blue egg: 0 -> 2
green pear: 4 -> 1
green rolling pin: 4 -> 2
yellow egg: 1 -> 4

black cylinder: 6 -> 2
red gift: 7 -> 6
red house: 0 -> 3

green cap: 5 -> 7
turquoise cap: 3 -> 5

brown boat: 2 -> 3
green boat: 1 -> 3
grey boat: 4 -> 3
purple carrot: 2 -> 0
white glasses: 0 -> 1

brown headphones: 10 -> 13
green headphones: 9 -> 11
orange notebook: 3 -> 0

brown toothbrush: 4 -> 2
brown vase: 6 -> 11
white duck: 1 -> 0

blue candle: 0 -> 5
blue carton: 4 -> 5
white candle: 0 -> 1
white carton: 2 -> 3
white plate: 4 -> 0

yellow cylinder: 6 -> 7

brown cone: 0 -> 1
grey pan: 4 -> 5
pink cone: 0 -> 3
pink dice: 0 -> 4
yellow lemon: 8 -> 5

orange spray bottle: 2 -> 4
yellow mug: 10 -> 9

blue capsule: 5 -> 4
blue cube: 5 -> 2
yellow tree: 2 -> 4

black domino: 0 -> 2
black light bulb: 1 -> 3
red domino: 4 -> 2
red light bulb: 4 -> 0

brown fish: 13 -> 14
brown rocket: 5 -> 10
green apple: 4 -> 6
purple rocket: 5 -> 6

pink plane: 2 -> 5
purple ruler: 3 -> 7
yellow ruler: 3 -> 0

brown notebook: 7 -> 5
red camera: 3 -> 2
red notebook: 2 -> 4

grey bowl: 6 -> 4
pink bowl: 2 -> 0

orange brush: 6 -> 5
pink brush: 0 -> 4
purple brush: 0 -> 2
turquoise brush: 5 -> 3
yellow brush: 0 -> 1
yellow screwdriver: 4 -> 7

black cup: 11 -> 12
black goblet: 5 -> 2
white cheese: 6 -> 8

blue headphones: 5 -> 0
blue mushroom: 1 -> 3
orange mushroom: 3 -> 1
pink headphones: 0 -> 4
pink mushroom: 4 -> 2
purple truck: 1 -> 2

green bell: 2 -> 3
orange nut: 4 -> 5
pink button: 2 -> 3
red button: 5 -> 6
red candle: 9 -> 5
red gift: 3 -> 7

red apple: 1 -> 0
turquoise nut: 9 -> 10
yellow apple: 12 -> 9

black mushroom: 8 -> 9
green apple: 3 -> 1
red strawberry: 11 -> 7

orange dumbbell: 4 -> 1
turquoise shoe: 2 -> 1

※

* [EXERCISE OBJECTIVE]: With the first line being the one containing "blue capsule: 5 -> 4" and the last line the one containing "turquoise brush: 5 -> 3", transcribe exactly the lines above that fall in that range.

* [REPLY]:
blue capsule: 5 -> 4
blue cube: 5 -> 2
yellow tree: 2 -> 4

black domino: 0 -> 2
black light bulb: 1 -> 3
red domino: 4 -> 2
red light bulb: 4 -> 0

brown fish: 13 -> 14
brown rocket: 5 -> 10
green apple: 4 -> 6
purple rocket: 5 -> 6

pink plane: 2 -> 5
purple ruler: 3 -> 7
yellow ruler: 3 -> 0

brown notebook: 7 -> 5
red camera: 3 -> 2
red notebook: 2 -> 4

grey bowl: 6 -> 4
pink bowl: 2 -> 0

orange brush: 6 -> 5
pink brush: 0 -> 4
purple brush: 0 -> 2
turquoise brush: 5 -> 3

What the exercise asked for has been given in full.